## Task goal
In the entries below, count every line with the word "epithelium". Return only the count.

## Material supplied
------------------------------------

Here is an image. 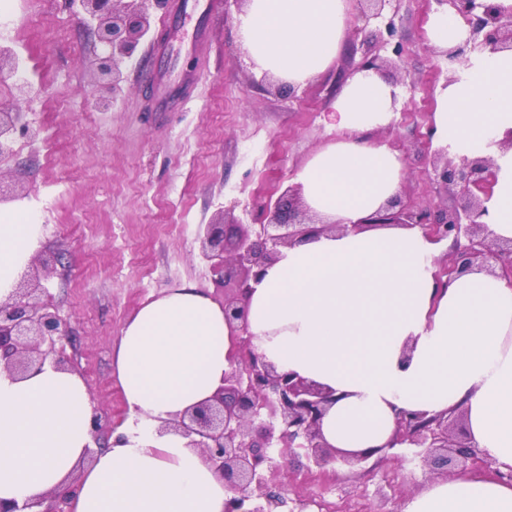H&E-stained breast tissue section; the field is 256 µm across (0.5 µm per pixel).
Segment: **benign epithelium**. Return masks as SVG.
Masks as SVG:
<instances>
[{
  "mask_svg": "<svg viewBox=\"0 0 512 512\" xmlns=\"http://www.w3.org/2000/svg\"><path fill=\"white\" fill-rule=\"evenodd\" d=\"M148 0H74V6L95 22L94 34L102 46L97 70L103 87L115 91L122 81L120 64L135 53L149 33ZM457 12L471 24V41L482 49L512 50V15L491 0H454ZM448 61L465 70L471 58L461 46L446 51ZM18 113L0 111V159L13 154ZM434 180L445 190H458L464 205L433 211L412 209L395 198L382 210L356 224L295 222L299 198L287 190L275 202L266 224L210 223L203 229V245L220 248L224 284L233 294L224 297V321L237 337L229 356L230 370L224 383L208 400L161 426L159 433L173 432L190 439L205 460L224 477L231 496L225 512H280L288 498L272 490L275 466L271 453L303 455L317 468L341 461L365 462L385 457V449L344 453L330 447L321 433V422L334 392L292 371L278 369L257 352L249 331V304L281 249L305 244L328 233L362 231L378 224L418 226L434 241H451L454 262L440 268L438 283L448 285L454 275L488 257L494 258L504 276L512 277V239L488 241L484 200L474 191L487 192L490 163L482 158L448 159V150L435 151ZM61 320L47 288L36 274L19 282L8 299L0 301V369L18 379L40 369L50 360L65 368L57 350ZM459 414L428 416L404 412L388 447L408 445L426 465L448 469L471 458L468 442L452 439L451 425Z\"/></svg>",
  "mask_w": 512,
  "mask_h": 512,
  "instance_id": "obj_1",
  "label": "benign epithelium"
}]
</instances>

------------------------------------

## Written answer
2